Exercise
Read through the material below and find each line that has the word "BUZZER"; copy it.

Material supplied
Start of Block

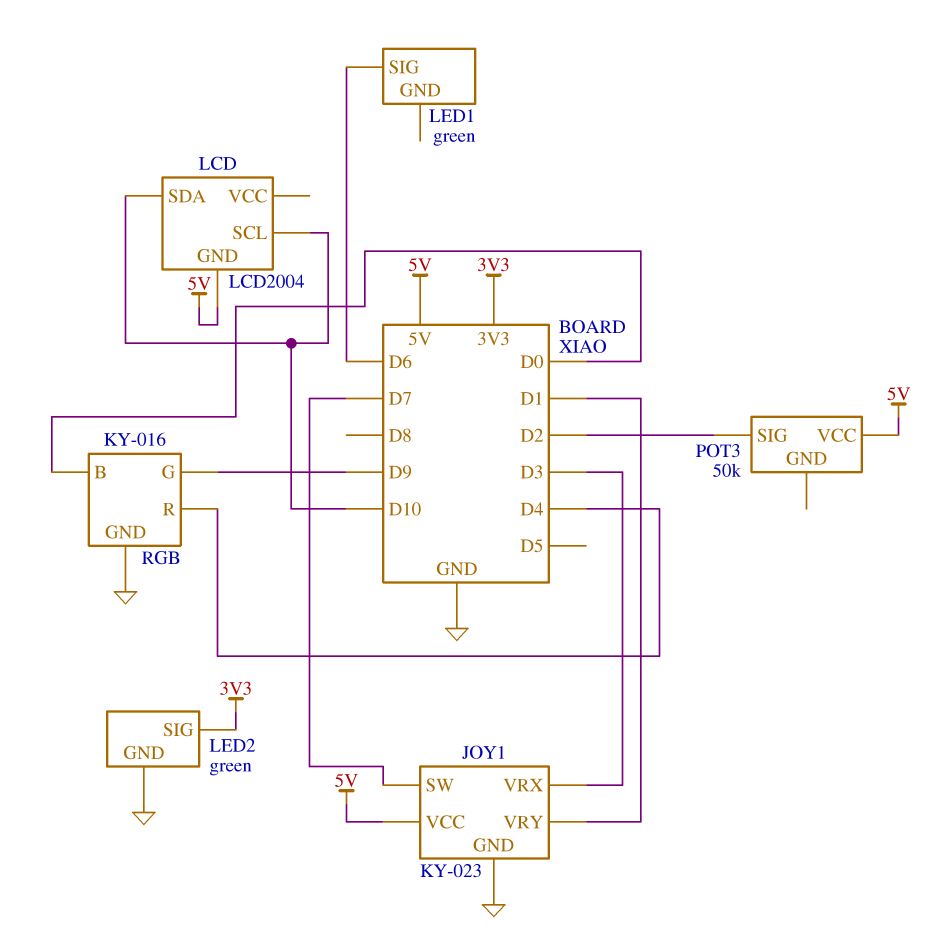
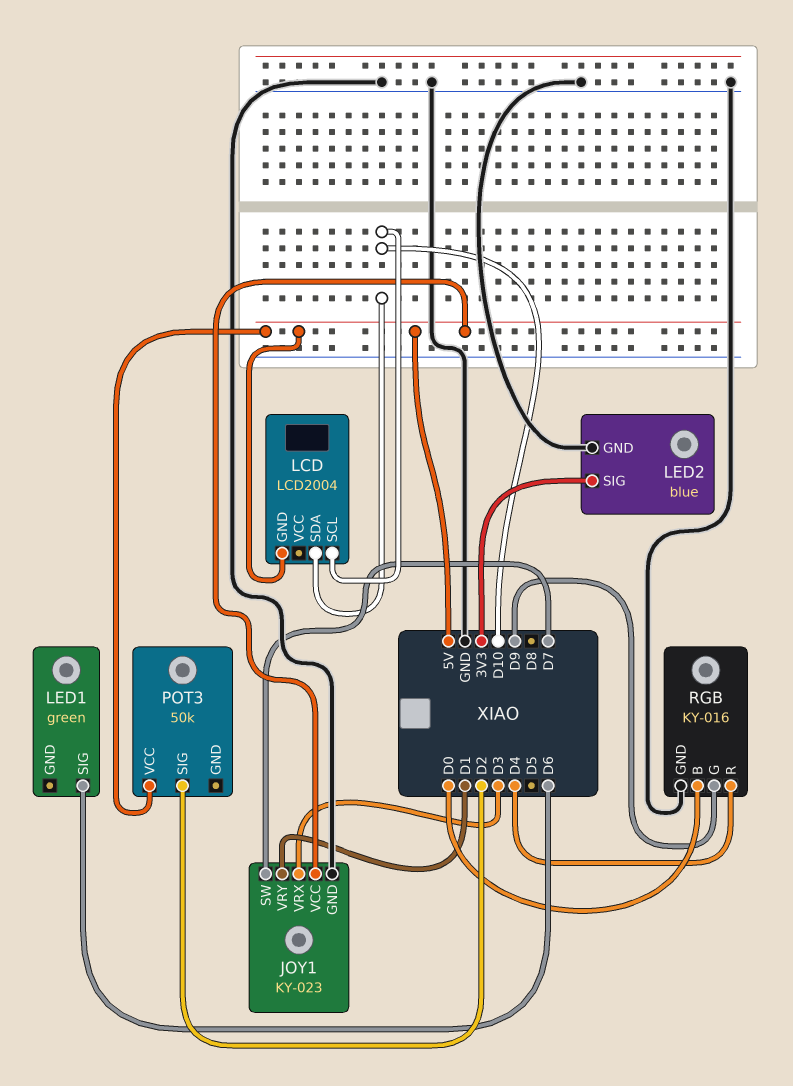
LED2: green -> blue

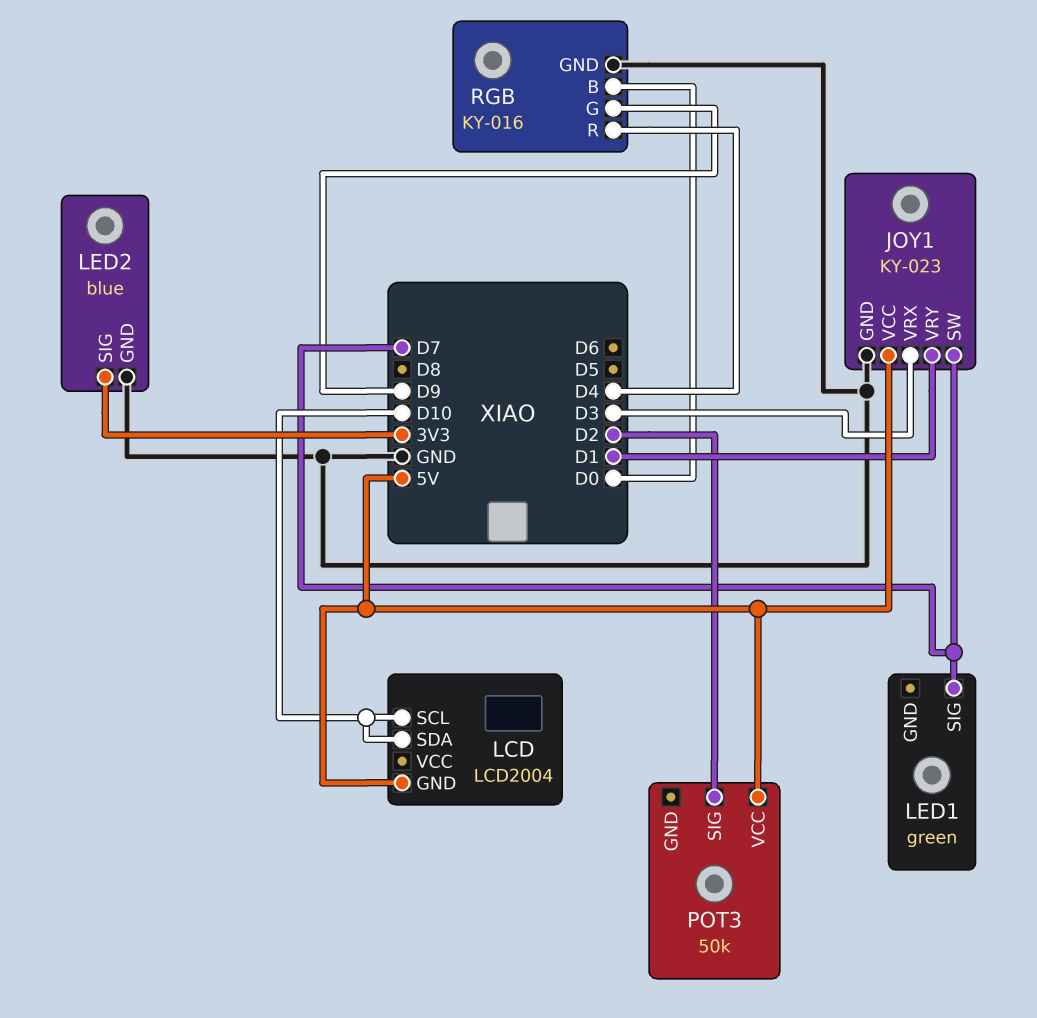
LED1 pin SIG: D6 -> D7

End of Block
Start of Block

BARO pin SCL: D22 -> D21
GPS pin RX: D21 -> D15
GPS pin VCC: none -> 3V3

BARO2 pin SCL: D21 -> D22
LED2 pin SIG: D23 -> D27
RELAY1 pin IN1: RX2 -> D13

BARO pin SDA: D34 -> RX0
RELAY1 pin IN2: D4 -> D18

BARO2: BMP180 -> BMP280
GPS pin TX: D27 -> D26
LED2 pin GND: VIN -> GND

End of Block
Start of Block

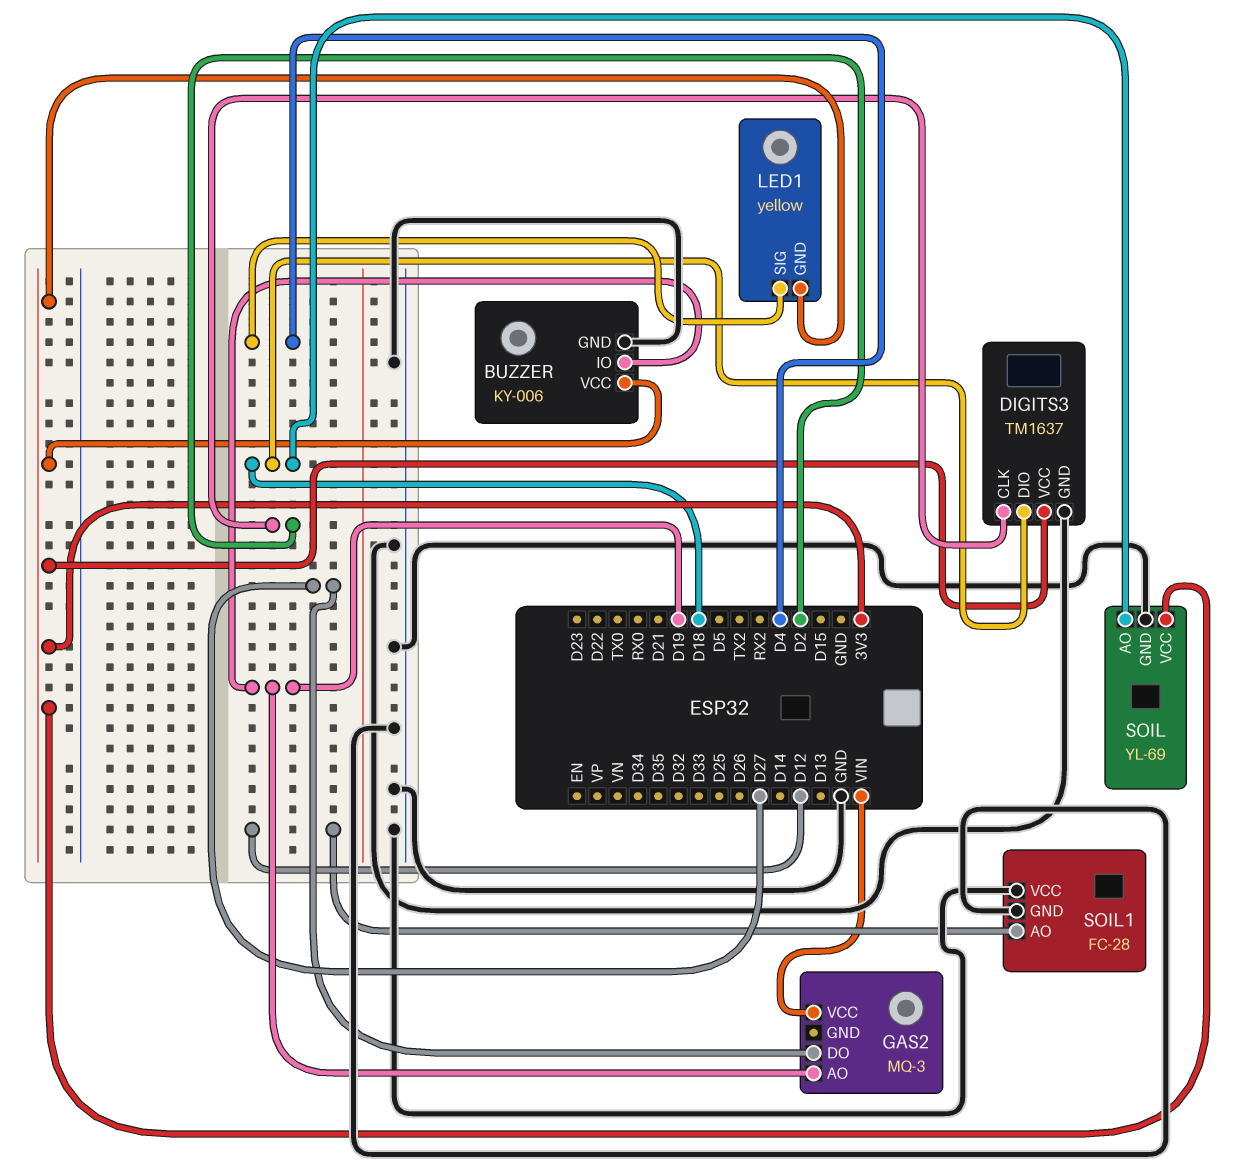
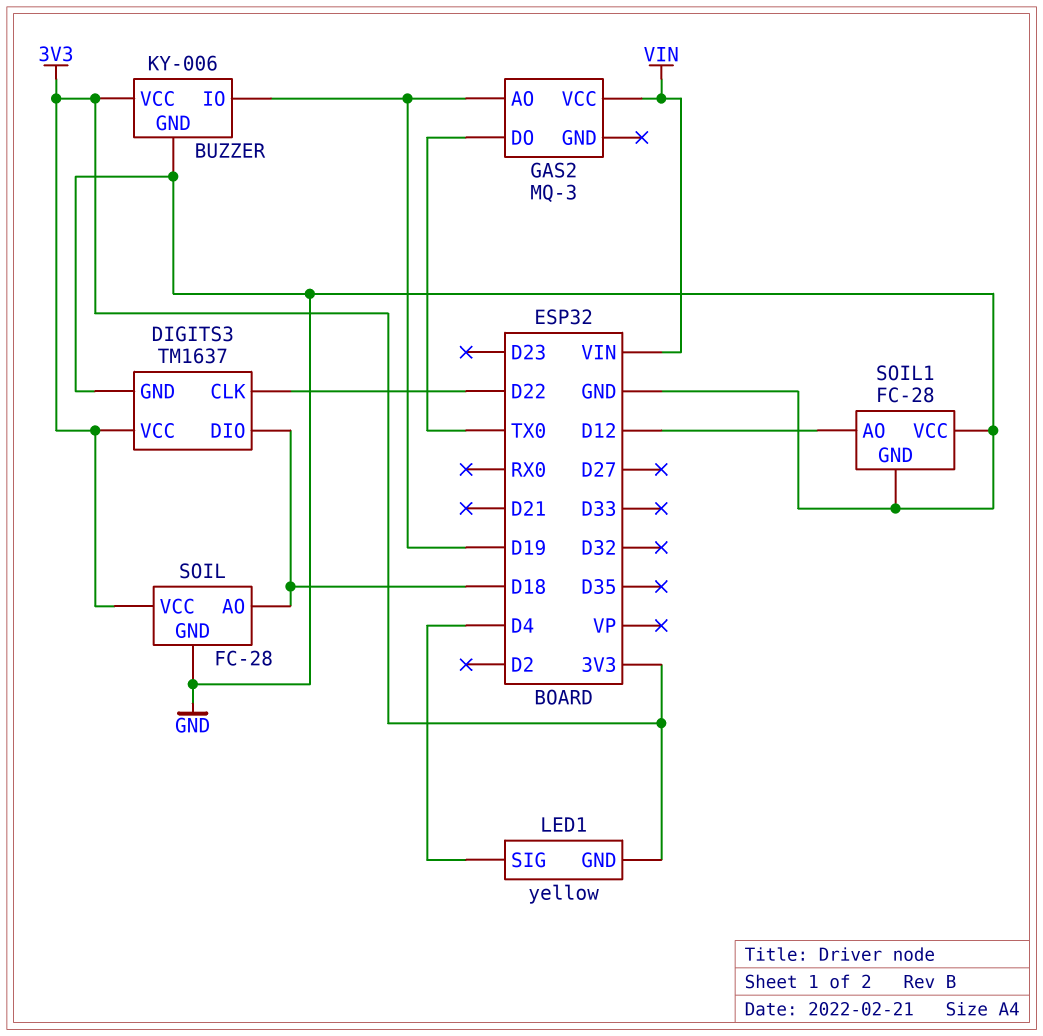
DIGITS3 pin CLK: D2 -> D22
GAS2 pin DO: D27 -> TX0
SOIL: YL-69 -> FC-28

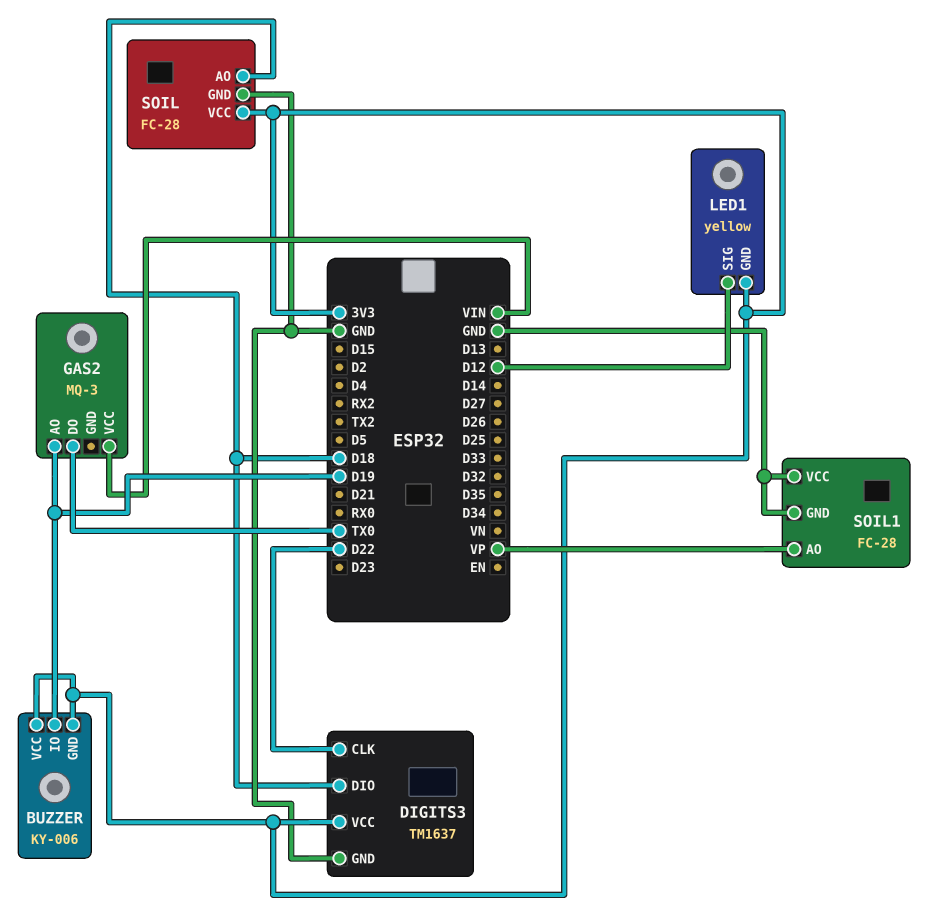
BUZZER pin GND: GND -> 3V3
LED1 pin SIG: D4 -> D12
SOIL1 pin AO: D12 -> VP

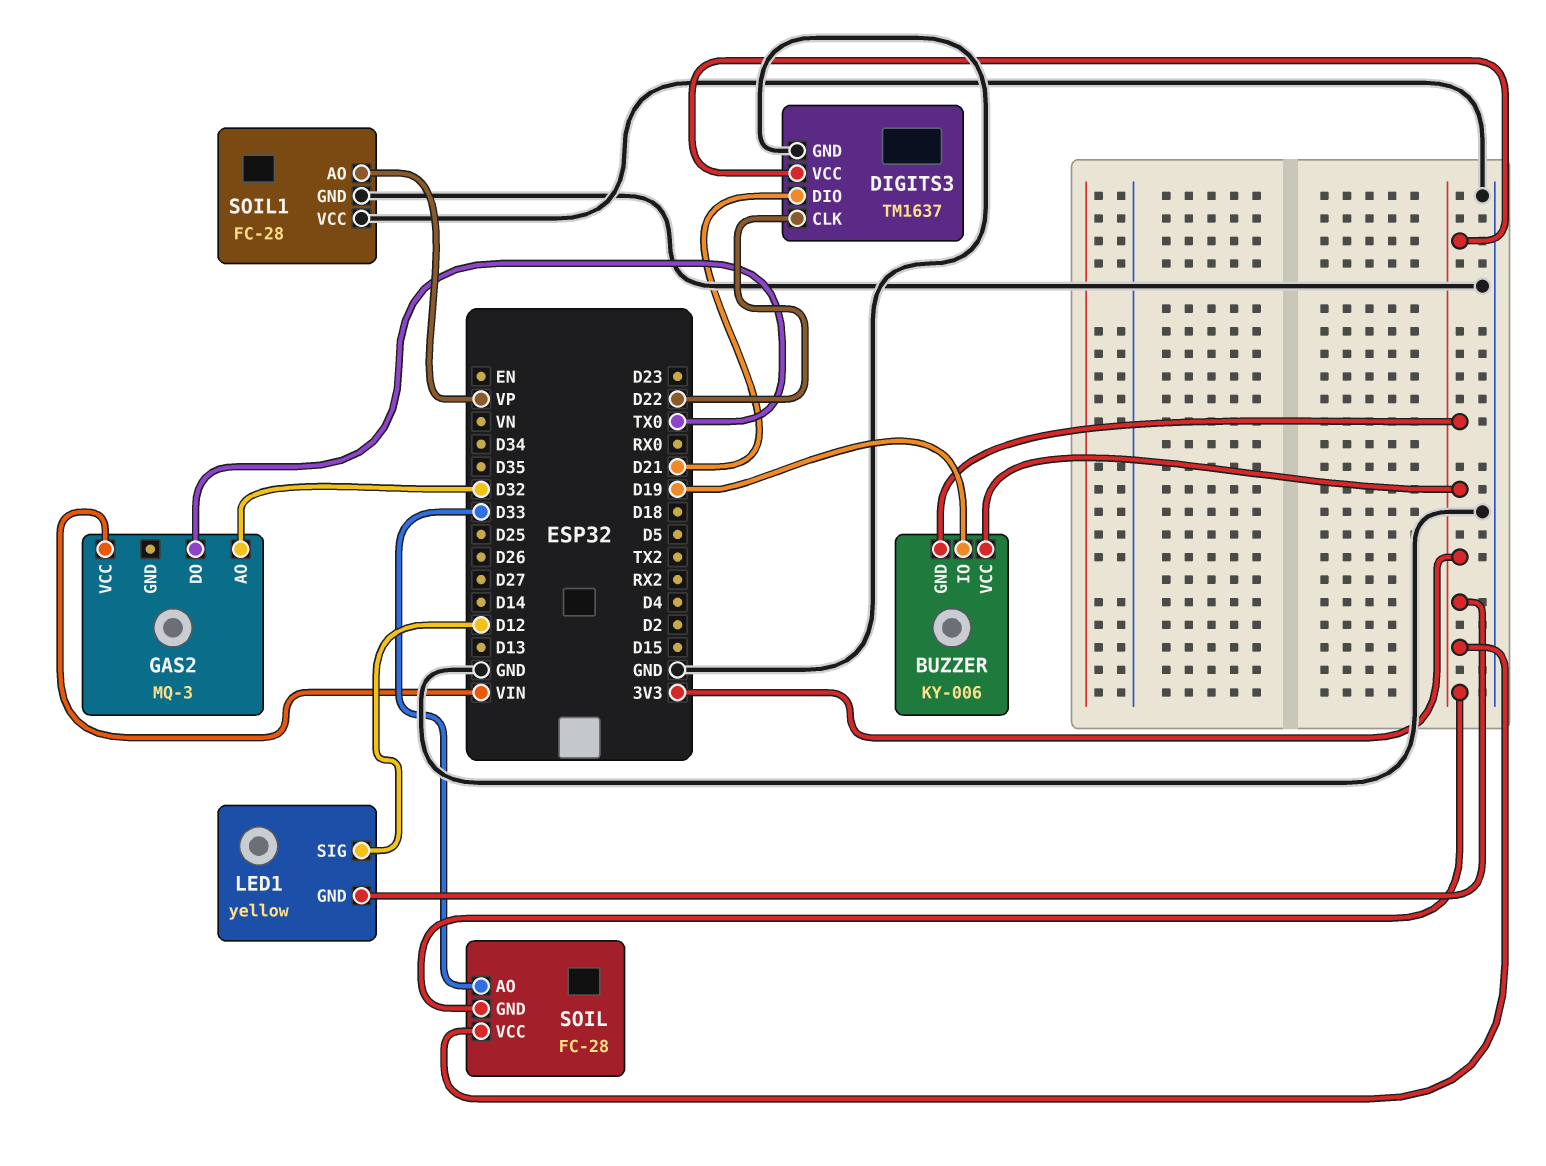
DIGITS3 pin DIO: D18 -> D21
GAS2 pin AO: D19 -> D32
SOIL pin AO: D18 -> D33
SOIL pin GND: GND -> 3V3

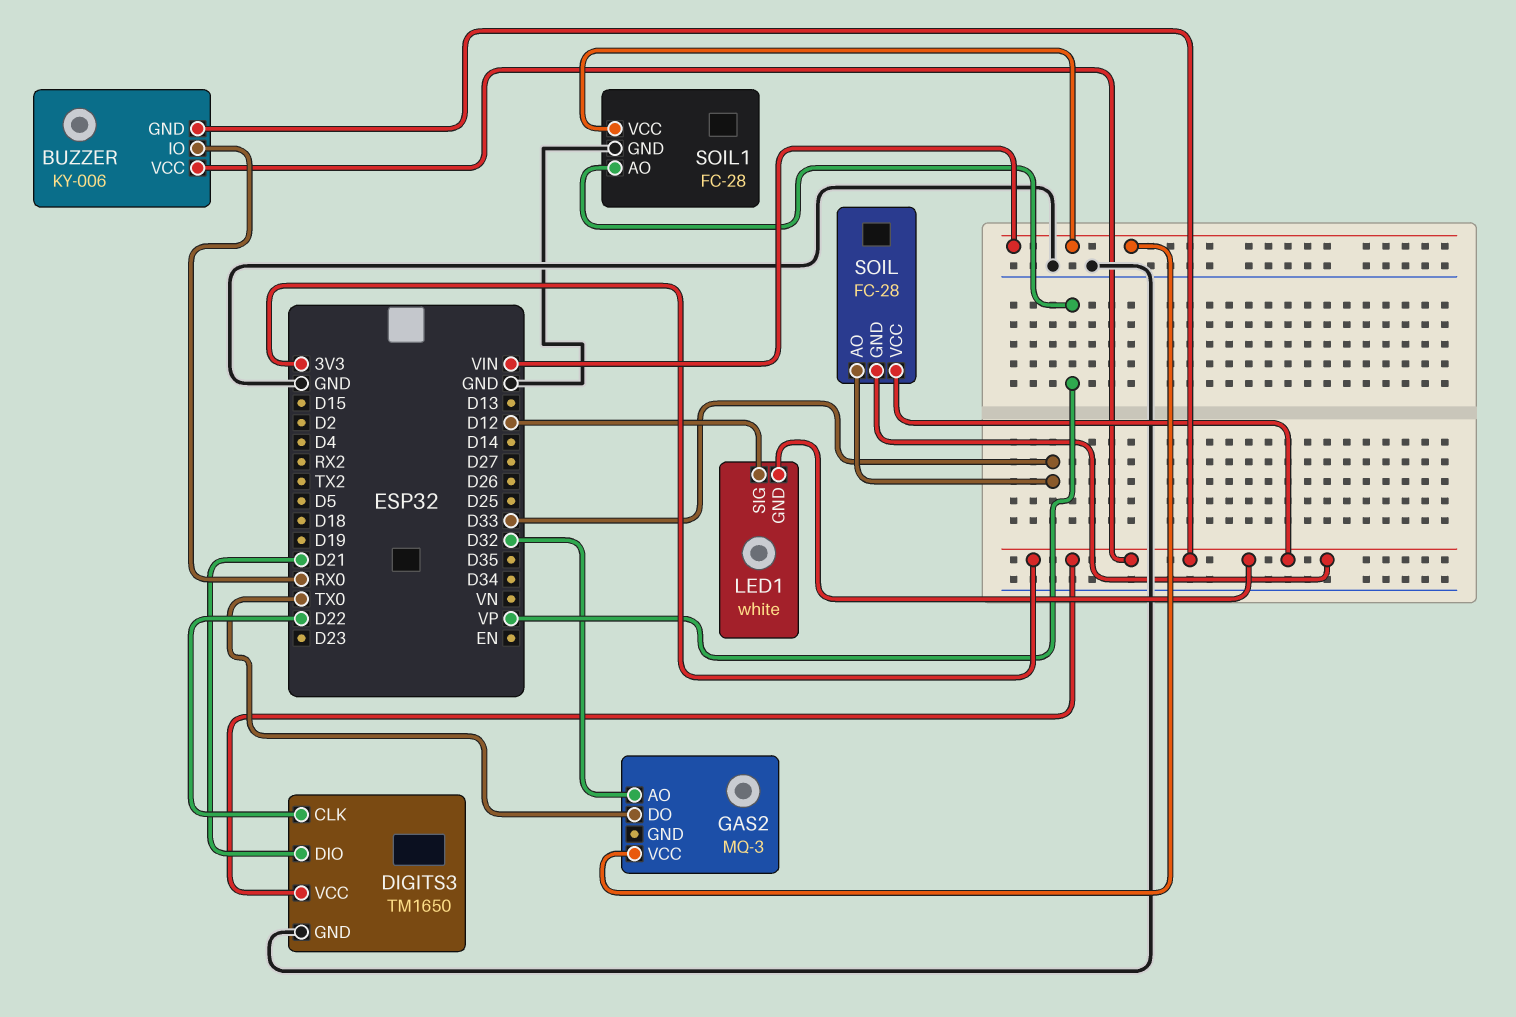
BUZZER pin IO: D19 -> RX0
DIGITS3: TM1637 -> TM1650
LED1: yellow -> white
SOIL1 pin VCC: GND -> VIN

End of Block

Result
BUZZER pin GND: GND -> 3V3
BUZZER pin IO: D19 -> RX0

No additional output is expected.